Records from a data collection:
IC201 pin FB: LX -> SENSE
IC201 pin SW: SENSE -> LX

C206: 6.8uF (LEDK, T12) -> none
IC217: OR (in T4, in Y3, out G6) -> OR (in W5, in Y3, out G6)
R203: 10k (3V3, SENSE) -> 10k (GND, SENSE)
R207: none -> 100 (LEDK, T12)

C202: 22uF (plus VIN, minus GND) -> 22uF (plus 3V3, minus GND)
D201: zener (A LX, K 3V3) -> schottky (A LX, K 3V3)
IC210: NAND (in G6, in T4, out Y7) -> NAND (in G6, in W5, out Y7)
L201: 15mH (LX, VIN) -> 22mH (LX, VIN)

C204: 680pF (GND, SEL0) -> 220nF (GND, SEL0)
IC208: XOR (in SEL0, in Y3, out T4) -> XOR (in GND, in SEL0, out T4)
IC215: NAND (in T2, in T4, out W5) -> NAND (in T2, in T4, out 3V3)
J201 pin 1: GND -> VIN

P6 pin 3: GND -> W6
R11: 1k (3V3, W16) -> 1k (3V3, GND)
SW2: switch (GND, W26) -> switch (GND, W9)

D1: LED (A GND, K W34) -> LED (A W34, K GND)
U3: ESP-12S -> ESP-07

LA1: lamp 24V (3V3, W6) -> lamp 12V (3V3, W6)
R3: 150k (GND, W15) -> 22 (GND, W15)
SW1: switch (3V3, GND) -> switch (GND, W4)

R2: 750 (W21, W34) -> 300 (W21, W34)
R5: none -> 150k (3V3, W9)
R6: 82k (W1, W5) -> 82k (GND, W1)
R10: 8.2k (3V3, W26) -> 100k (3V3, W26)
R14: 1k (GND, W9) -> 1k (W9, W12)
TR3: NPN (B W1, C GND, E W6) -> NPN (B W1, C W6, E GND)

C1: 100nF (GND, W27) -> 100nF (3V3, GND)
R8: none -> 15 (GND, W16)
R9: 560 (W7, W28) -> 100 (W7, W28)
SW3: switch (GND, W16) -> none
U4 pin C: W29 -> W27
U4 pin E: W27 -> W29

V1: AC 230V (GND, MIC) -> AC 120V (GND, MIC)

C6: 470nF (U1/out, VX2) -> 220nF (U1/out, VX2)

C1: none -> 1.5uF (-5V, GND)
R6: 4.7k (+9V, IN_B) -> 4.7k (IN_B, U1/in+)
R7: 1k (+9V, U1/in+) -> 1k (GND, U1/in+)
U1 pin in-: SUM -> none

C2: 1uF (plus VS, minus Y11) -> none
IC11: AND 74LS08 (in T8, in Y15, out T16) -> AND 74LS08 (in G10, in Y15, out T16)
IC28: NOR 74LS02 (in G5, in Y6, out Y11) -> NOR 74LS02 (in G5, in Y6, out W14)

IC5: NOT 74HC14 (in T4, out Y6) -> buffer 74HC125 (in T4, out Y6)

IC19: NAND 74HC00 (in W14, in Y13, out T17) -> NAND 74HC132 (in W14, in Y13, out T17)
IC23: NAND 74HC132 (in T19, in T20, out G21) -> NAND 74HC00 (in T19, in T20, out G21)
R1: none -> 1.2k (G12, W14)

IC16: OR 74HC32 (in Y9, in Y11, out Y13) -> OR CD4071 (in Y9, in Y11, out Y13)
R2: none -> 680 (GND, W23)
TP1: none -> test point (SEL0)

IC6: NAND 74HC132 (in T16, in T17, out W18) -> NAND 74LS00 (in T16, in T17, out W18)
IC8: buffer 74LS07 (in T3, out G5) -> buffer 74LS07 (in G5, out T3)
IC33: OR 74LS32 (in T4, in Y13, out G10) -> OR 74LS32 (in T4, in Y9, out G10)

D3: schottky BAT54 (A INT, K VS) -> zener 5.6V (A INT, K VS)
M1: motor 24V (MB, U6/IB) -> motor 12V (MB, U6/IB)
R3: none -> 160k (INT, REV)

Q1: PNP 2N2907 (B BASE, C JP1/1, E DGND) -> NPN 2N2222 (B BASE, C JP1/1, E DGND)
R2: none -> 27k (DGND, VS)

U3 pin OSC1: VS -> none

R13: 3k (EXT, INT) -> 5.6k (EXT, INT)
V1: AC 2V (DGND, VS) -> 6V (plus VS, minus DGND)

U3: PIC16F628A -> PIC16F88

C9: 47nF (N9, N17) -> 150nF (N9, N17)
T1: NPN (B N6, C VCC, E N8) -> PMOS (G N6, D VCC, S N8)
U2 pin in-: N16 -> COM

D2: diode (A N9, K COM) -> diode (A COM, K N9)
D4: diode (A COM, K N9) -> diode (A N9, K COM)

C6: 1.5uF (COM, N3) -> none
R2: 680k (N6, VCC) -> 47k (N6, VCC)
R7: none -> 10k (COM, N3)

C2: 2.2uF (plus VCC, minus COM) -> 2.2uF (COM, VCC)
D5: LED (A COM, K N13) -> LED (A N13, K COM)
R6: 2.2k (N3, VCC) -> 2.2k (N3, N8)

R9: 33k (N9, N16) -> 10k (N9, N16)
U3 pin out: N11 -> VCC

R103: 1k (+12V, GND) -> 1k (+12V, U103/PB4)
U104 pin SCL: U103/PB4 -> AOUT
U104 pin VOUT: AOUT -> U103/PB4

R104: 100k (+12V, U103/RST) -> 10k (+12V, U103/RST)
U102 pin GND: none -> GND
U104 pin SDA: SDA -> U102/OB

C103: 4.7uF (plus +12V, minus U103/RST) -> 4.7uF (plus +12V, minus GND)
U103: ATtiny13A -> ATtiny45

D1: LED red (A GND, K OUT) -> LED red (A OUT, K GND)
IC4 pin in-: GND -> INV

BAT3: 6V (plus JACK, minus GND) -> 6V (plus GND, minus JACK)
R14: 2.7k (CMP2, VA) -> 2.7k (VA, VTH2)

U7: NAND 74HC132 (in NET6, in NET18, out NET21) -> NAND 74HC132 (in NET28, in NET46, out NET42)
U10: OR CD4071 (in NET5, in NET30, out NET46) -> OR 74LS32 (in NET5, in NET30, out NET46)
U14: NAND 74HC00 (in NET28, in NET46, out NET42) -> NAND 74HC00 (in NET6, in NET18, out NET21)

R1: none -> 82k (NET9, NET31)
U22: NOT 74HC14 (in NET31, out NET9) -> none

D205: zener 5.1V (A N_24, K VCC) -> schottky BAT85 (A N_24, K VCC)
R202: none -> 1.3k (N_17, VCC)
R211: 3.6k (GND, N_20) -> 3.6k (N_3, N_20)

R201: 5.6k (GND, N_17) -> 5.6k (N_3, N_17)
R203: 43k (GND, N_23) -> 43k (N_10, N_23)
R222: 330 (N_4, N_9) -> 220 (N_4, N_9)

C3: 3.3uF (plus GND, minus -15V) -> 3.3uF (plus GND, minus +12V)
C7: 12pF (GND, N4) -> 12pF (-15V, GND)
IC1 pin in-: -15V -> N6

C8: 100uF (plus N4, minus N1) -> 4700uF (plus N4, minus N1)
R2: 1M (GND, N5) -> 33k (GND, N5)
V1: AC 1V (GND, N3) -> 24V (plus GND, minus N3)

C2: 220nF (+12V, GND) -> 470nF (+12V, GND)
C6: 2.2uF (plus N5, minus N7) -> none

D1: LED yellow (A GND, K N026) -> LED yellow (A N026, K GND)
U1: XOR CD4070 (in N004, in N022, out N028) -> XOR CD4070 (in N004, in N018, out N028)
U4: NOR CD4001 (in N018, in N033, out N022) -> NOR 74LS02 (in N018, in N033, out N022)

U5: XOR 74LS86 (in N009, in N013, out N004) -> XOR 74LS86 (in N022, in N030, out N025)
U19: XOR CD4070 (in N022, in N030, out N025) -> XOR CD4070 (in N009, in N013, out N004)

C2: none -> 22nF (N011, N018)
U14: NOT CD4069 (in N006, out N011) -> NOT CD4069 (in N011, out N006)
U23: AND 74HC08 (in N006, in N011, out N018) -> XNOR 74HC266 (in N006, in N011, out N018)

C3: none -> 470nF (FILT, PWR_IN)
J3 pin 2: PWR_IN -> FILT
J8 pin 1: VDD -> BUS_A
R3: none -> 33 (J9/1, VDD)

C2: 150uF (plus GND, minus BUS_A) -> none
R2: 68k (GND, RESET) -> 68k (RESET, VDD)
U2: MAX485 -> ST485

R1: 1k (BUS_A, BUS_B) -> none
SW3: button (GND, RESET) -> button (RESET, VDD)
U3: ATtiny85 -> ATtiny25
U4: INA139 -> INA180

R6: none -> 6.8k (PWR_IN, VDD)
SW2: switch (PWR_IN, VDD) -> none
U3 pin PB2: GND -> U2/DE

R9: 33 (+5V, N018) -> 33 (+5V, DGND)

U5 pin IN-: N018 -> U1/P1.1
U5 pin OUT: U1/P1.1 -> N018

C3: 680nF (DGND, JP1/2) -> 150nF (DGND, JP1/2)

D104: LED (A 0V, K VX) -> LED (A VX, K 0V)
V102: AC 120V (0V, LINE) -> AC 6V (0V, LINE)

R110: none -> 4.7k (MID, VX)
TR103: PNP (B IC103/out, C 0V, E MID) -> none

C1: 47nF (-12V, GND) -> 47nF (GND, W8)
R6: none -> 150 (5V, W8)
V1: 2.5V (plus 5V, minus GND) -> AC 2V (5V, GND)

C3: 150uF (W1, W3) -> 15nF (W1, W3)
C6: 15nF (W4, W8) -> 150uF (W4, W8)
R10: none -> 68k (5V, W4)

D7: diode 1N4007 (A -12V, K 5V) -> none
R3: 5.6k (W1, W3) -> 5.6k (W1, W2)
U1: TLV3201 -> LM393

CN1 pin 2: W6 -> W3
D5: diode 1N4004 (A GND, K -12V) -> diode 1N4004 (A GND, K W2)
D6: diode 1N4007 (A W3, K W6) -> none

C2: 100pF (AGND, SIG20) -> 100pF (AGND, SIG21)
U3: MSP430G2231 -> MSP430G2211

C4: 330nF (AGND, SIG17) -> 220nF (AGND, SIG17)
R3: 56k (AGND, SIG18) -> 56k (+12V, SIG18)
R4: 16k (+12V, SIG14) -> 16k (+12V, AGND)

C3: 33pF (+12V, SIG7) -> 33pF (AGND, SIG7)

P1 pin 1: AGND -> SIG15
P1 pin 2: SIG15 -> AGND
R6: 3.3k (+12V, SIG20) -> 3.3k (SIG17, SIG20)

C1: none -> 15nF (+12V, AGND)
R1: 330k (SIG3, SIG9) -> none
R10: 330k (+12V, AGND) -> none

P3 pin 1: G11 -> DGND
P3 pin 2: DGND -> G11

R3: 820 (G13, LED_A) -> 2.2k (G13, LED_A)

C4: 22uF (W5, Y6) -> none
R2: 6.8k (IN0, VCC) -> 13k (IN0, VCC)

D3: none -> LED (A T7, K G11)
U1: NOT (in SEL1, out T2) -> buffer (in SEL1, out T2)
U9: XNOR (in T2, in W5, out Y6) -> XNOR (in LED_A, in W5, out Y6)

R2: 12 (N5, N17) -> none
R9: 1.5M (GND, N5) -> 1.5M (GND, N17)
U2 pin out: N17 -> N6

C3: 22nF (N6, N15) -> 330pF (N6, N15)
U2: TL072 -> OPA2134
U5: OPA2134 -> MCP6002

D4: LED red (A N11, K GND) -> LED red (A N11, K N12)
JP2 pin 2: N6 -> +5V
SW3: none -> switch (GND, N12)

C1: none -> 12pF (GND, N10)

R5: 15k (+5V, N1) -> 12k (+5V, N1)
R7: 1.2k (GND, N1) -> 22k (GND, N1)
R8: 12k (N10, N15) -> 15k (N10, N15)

== ACTIVITY ==
With "RESET" as the word to match, copy each line of the records that has it.

== PROBLEM SOLUTION ==
R2: 68k (GND, RESET) -> 68k (RESET, VDD)
SW3: button (GND, RESET) -> button (RESET, VDD)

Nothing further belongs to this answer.